◆ **INSTRUCTIONS FOR THE TASK**:
Which lines of the records below contain the word "calculator"? Copy each of them out.

┌──

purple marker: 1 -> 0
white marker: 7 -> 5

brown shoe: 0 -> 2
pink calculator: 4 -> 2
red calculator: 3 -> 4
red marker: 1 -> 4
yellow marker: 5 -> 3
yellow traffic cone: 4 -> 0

└──

◆ **ANSWER TO THIS EXERCISE**:
pink calculator: 4 -> 2
red calculator: 3 -> 4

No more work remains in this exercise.